Problem details:
Filter this data down to the lines that hold "degrees", and copy them.

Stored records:
[Start of section]

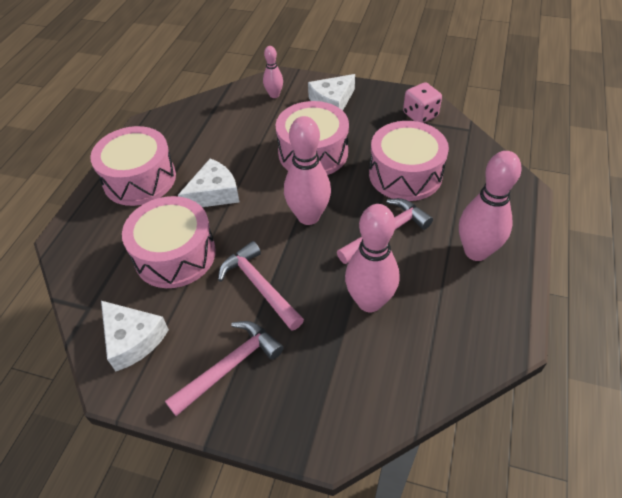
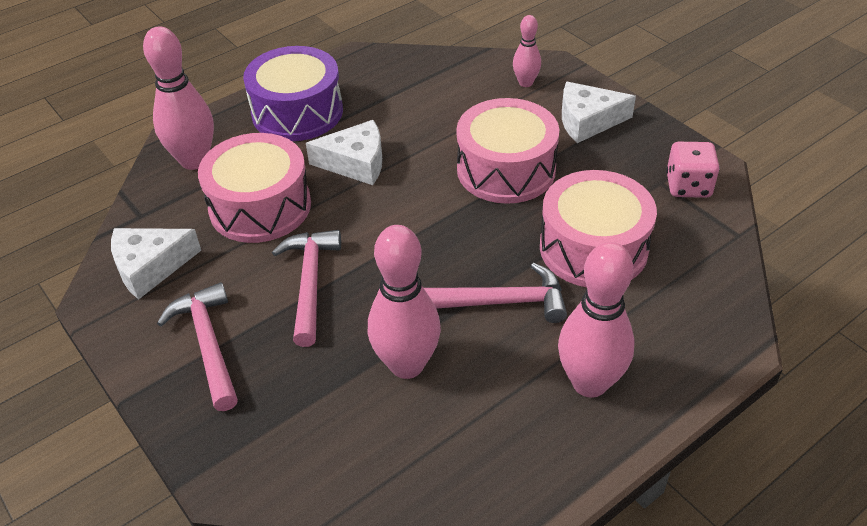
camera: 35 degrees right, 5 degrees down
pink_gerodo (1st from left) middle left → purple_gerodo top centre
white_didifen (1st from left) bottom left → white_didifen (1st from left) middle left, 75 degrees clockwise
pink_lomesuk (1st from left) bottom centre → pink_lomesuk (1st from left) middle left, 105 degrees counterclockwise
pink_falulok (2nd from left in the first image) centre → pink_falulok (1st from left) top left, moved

[End of section]

Answer space:
camera: 35 degrees right, 5 degrees down
white_didifen (1st from left) bottom left → white_didifen (1st from left) middle left, 75 degrees clockwise
pink_lomesuk (1st from left) bottom centre → pink_lomesuk (1st from left) middle left, 105 degrees counterclockwise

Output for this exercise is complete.